**Directions:** Leave out the pictures and copy each record below exactly.

**Collected data entries:**
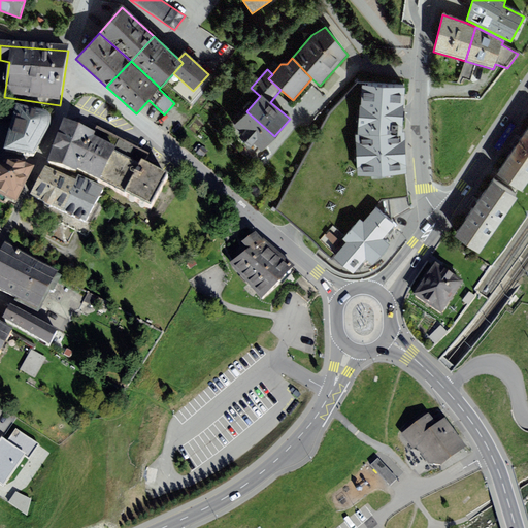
[(334,258),(353,274),(365,260),(373,266),(381,257),(391,245),(383,240),(396,225),(380,210),(381,200),(408,197),(406,173),(358,175),(356,131),(358,131),(361,80),(329,111),(275,210),(296,226),(332,260),(334,258)]
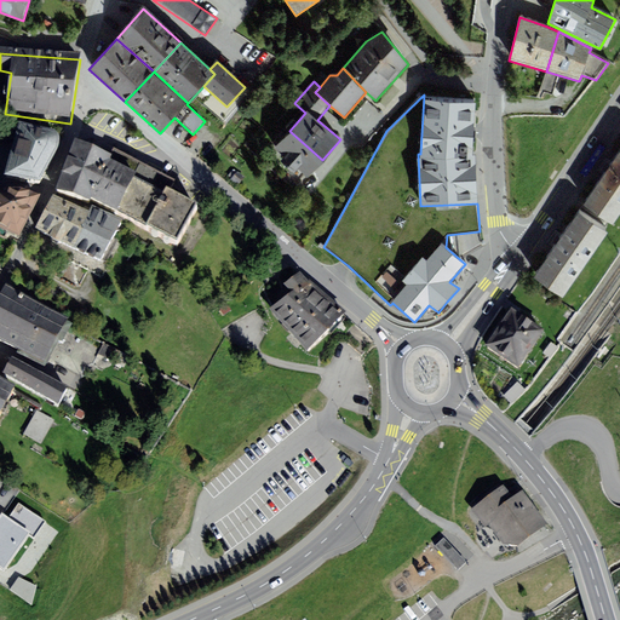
[(420,206),(477,204),(476,155),(475,98),(424,95),(420,154),(418,154),(420,206)]
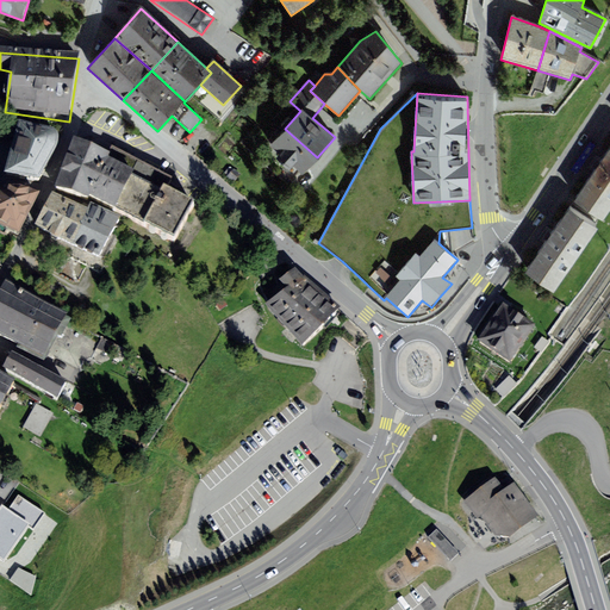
[(4,181),(41,190),(57,154),(58,149),(58,145),(57,141),(54,138),(18,129),(4,181)]
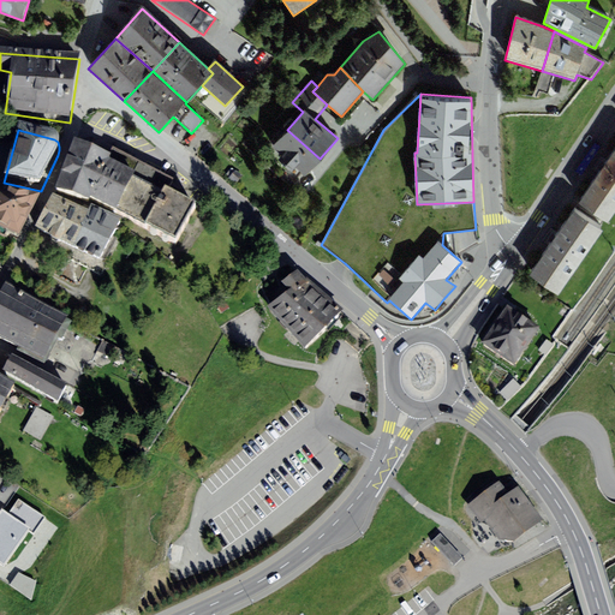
[(305,175),(320,159),(287,130),(272,148),(282,156),(279,161),(292,173),(296,168),(305,175)]
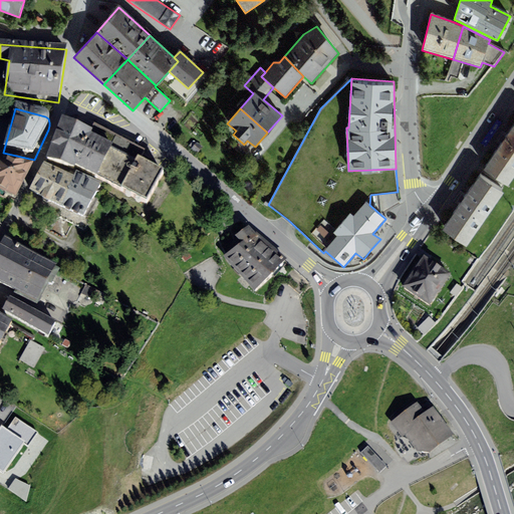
[(146,207),(163,177),(141,164),(145,154),(95,126),(91,134),(63,120),(48,163),(76,173),(77,171),(146,207)]
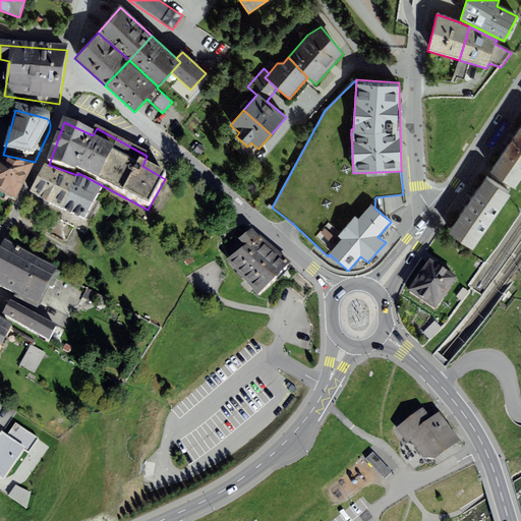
[(520,180),(520,127),(490,173),(515,190),(520,180)]
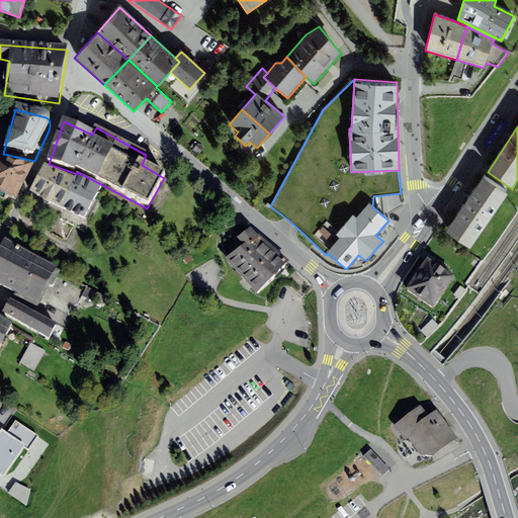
[(0,164),(0,197),(15,206),(33,171),(18,165),(0,164)]
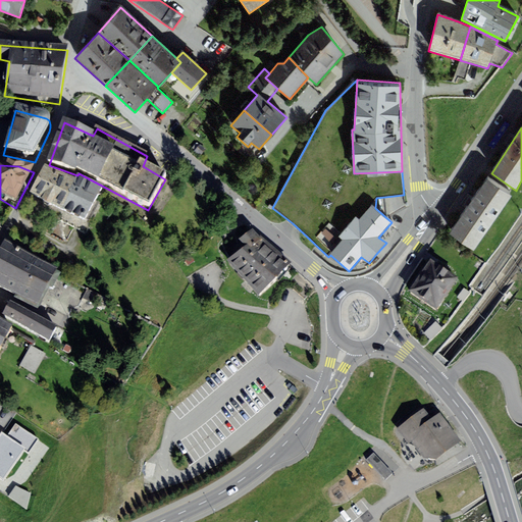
[(45,170),(38,185),(68,200),(75,186),(45,170)]
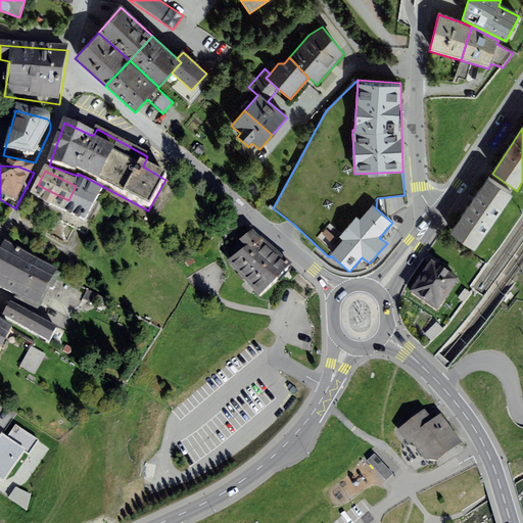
[(487,180),(450,234),(475,251),(513,196),(487,180)]
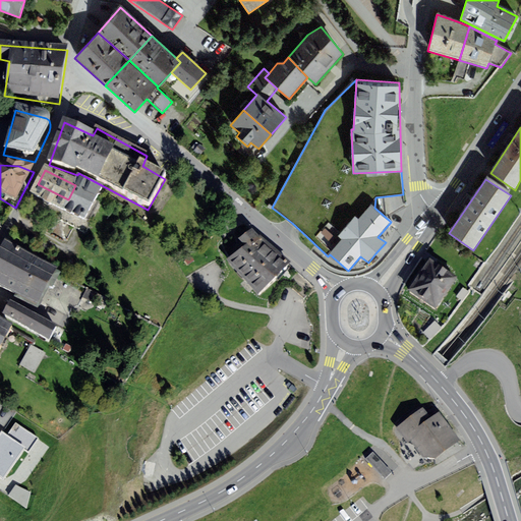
[(77,180),(75,185),(68,199),(60,215),(85,227),(87,225),(103,193),(77,180)]
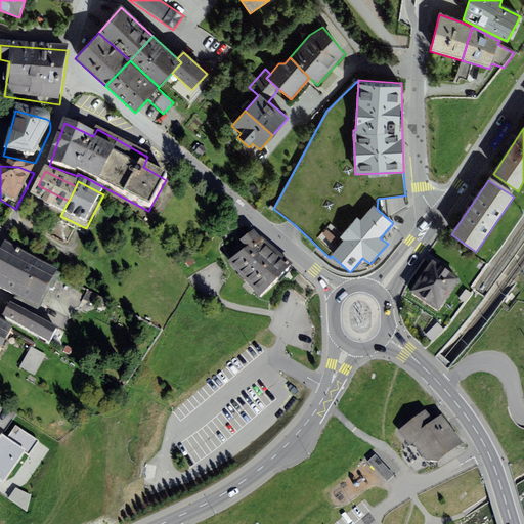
[(60,216),(69,201),(38,185),(31,200),(60,216)]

**Completed task:**
[(334,258),(353,274),(365,260),(373,266),(381,257),(391,245),(383,240),(396,225),(380,210),(381,200),(408,197),(406,173),(358,175),(356,131),(358,131),(361,80),(329,111),(275,210),(296,226),(332,260),(334,258)]
[(420,206),(477,204),(476,155),(475,98),(424,95),(420,154),(418,154),(420,206)]
[(4,181),(41,190),(57,154),(58,149),(58,145),(57,141),(54,138),(18,129),(4,181)]
[(305,175),(320,159),(287,130),(272,148),(282,156),(279,161),(292,173),(296,168),(305,175)]
[(146,207),(163,177),(141,164),(145,154),(95,126),(91,134),(63,120),(48,163),(76,173),(77,171),(146,207)]
[(520,180),(520,127),(490,173),(515,190),(520,180)]
[(0,164),(0,197),(15,206),(33,171),(18,165),(0,164)]
[(45,170),(38,185),(68,200),(75,186),(45,170)]
[(487,180),(450,234),(475,251),(513,196),(487,180)]
[(77,180),(75,185),(68,199),(60,215),(85,227),(87,225),(103,193),(77,180)]
[(60,216),(69,201),(38,185),(31,200),(60,216)]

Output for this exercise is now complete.